=== Exercise description ===
List each line of the data that holds the string "plus", please.

=== Exercise data ===
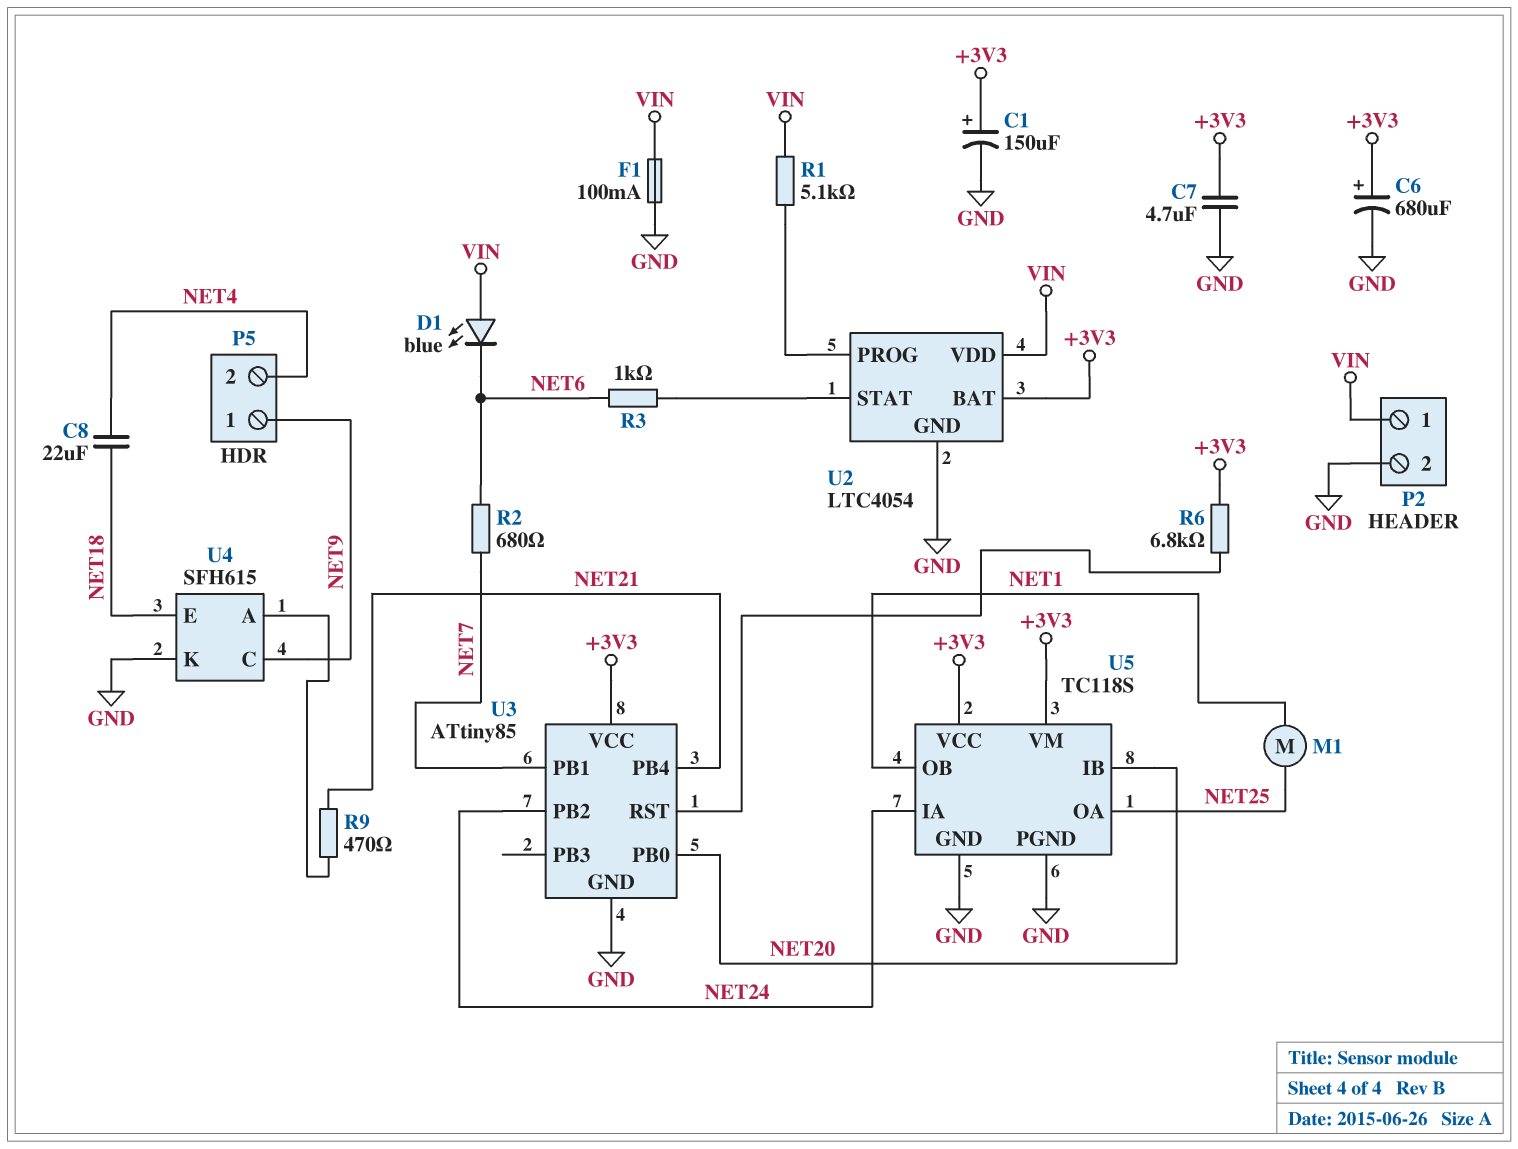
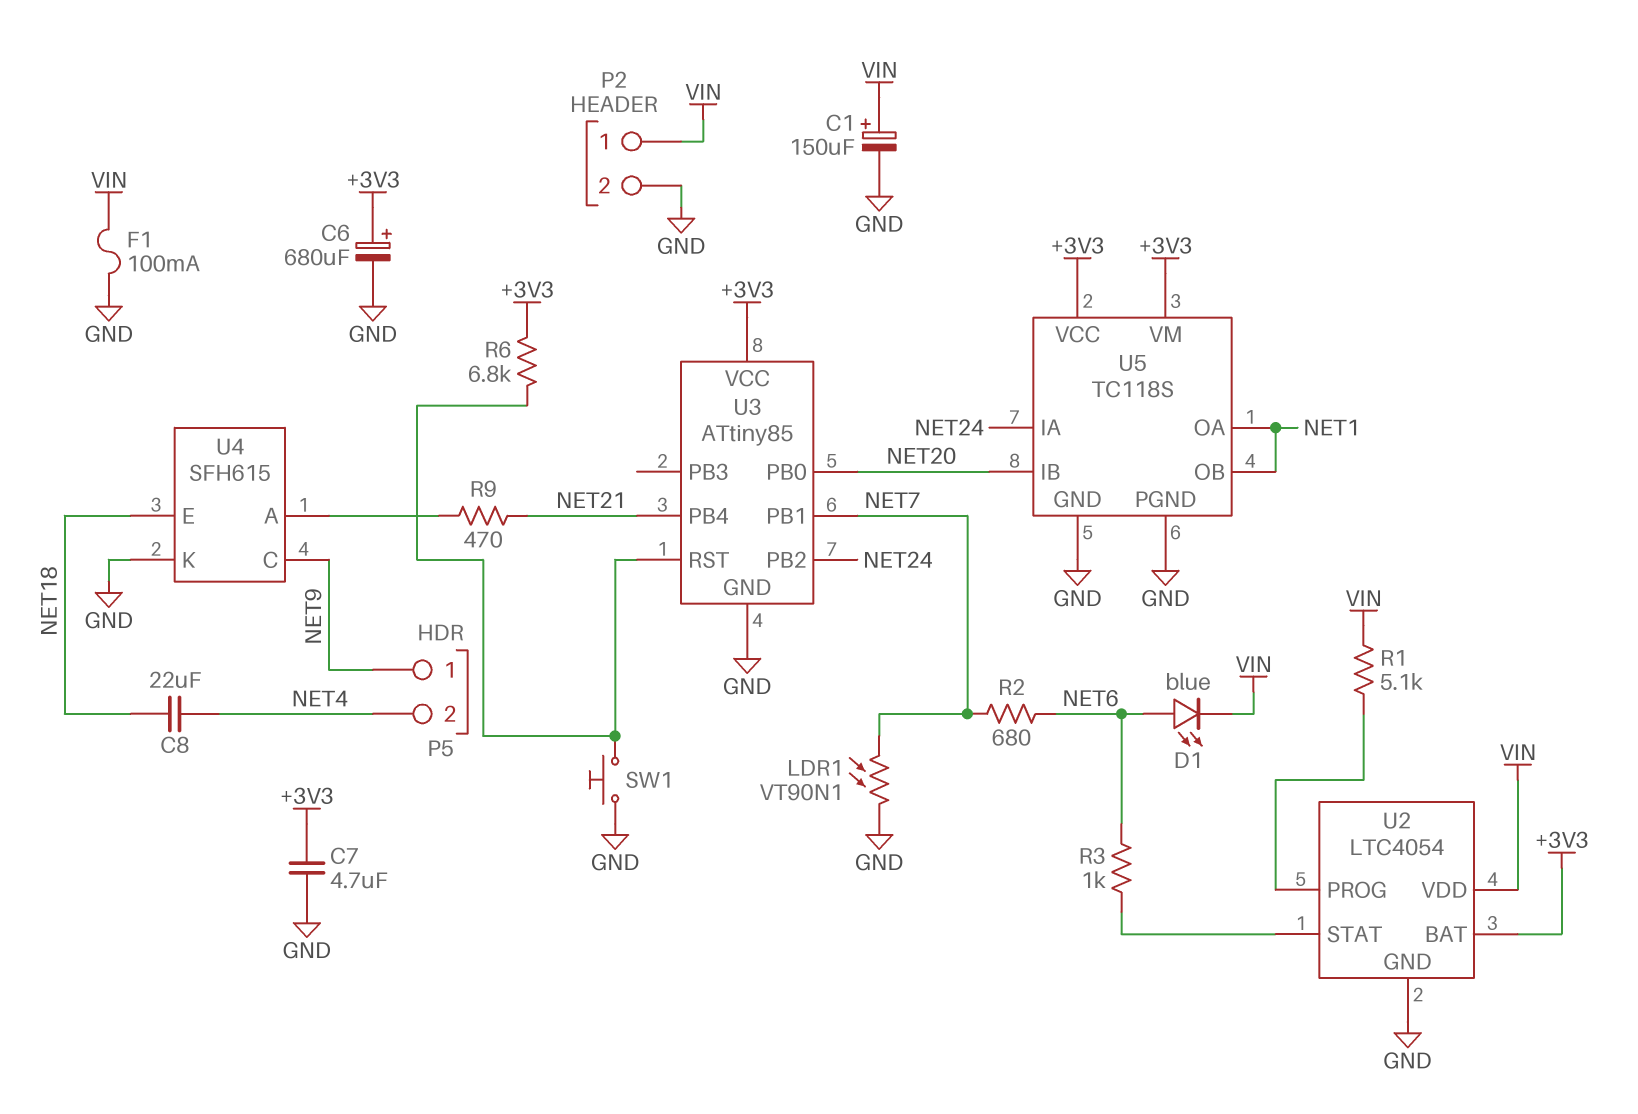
C1: 150uF (plus +3V3, minus GND) -> 150uF (plus VIN, minus GND)
D1: LED blue (A VIN, K NET6) -> LED blue (A NET6, K VIN)
LDR1: none -> VT90N1 (GND, NET7)
M1: motor (NET1, NET25) -> none
SW1: none -> button (GND, U3/RST)
U5 pin OA: NET25 -> NET1

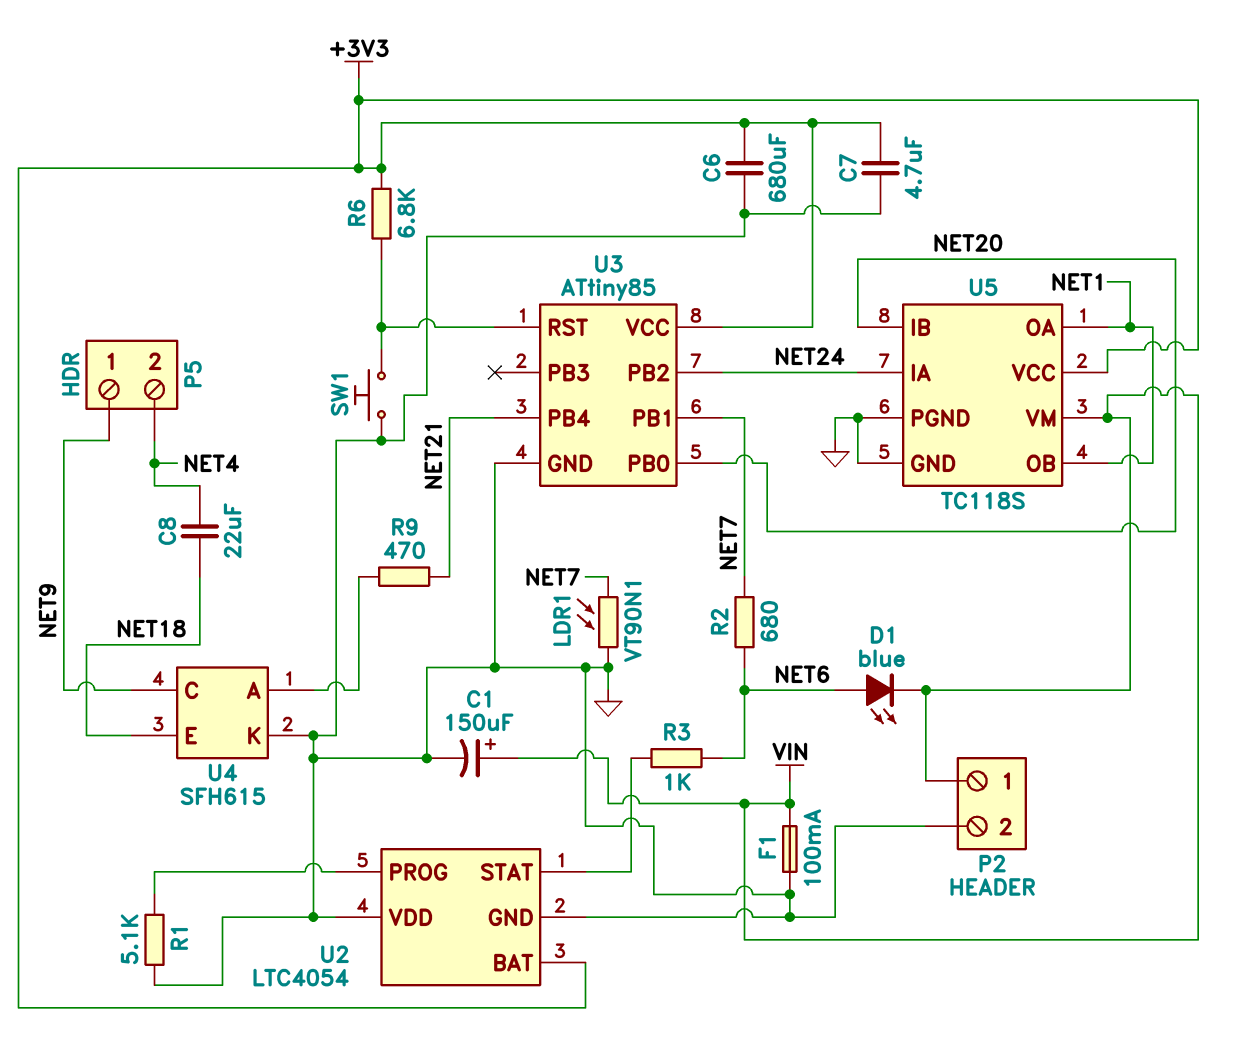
C6: 680uF (plus +3V3, minus GND) -> 680uF (+3V3, GND)
R1: 5.1k (U2/PROG, VIN) -> 5.1k (GND, U2/PROG)
U2 pin VDD: VIN -> GND
U5 pin VM: +3V3 -> VIN

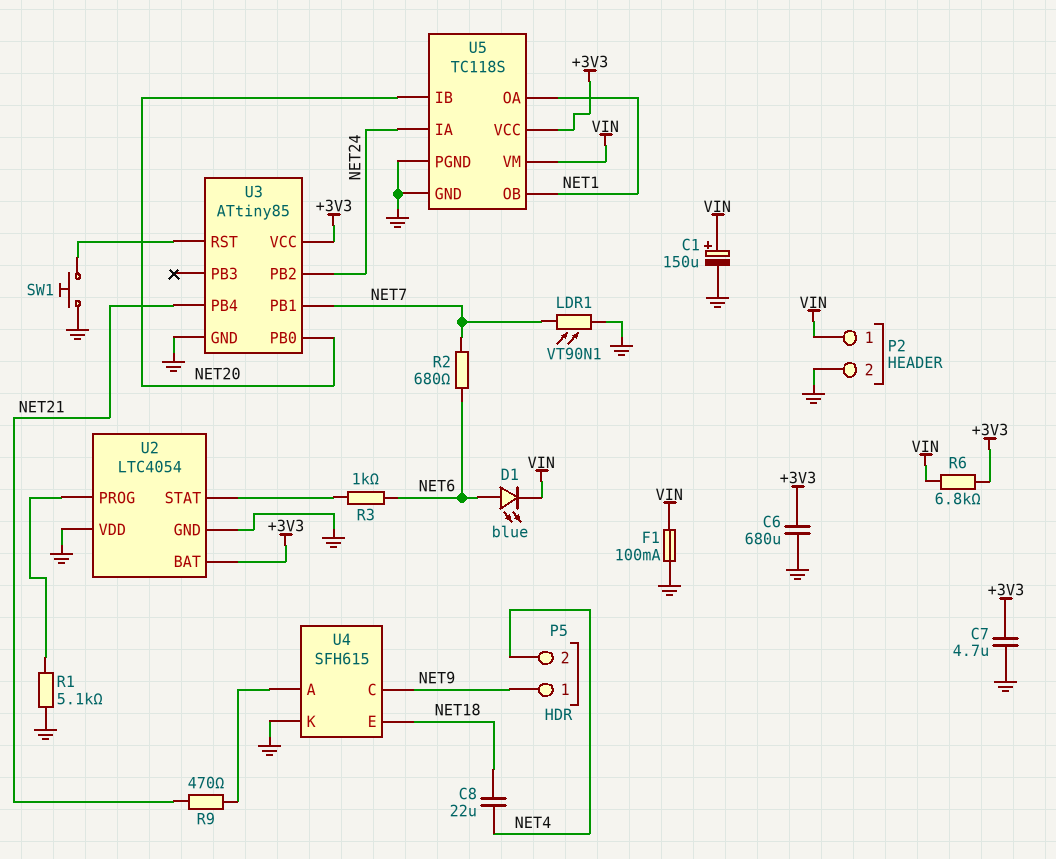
R6: 6.8k (+3V3, U3/RST) -> 6.8k (+3V3, VIN)

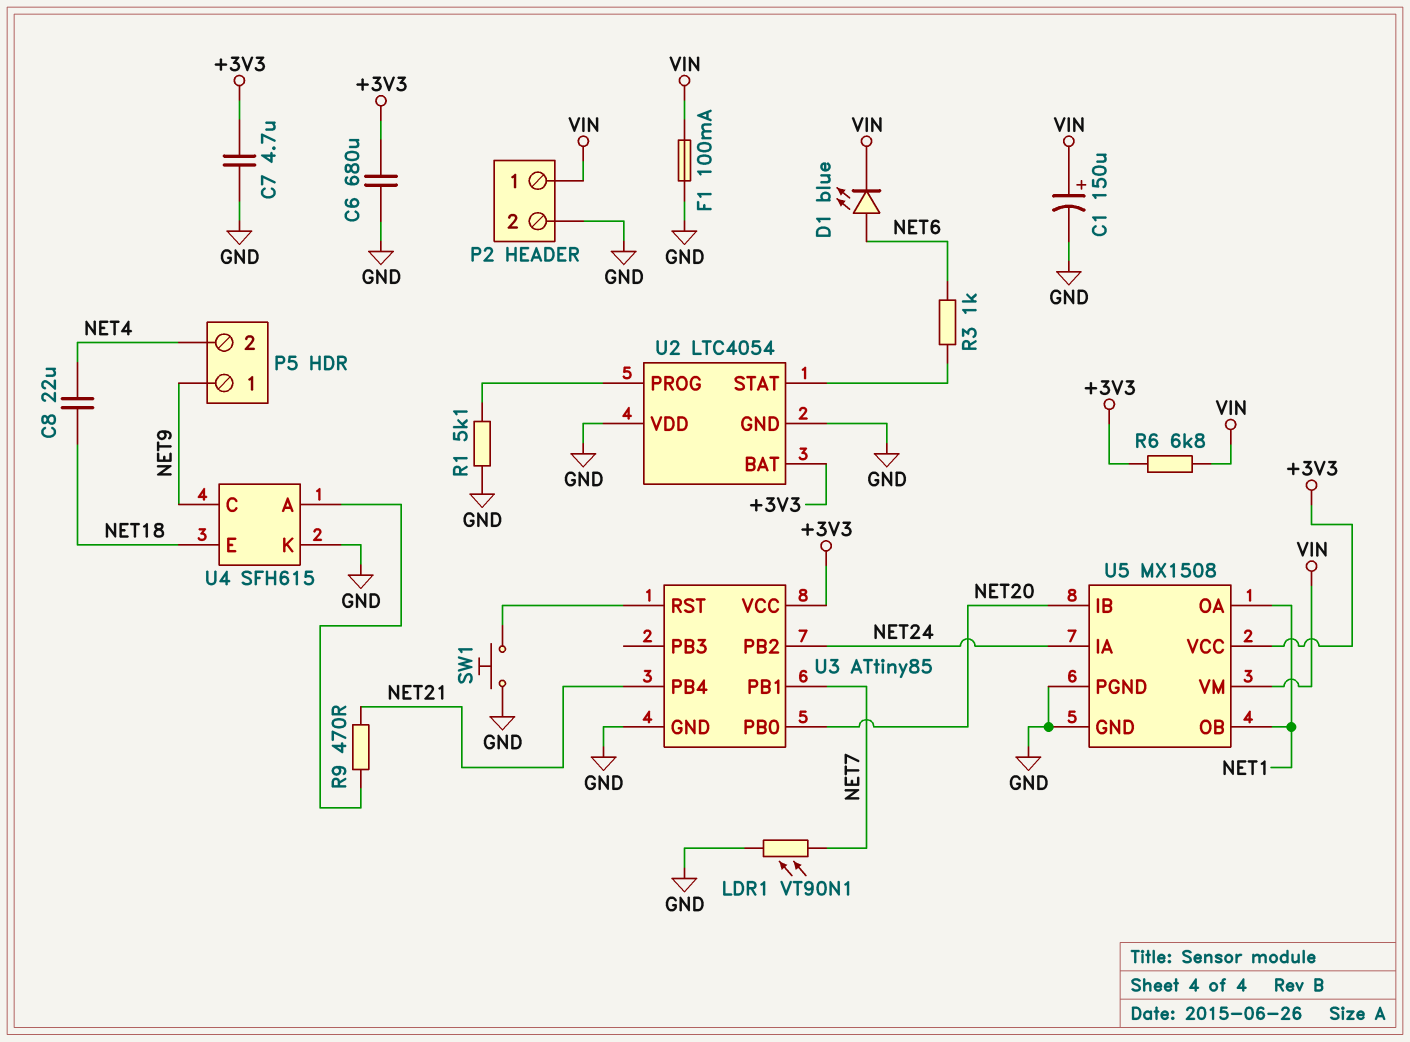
R2: 680 (NET6, NET7) -> none
U5: TC118S -> MX1508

=== Response to the exercise ===
C1: 150uF (plus +3V3, minus GND) -> 150uF (plus VIN, minus GND)
C6: 680uF (plus +3V3, minus GND) -> 680uF (+3V3, GND)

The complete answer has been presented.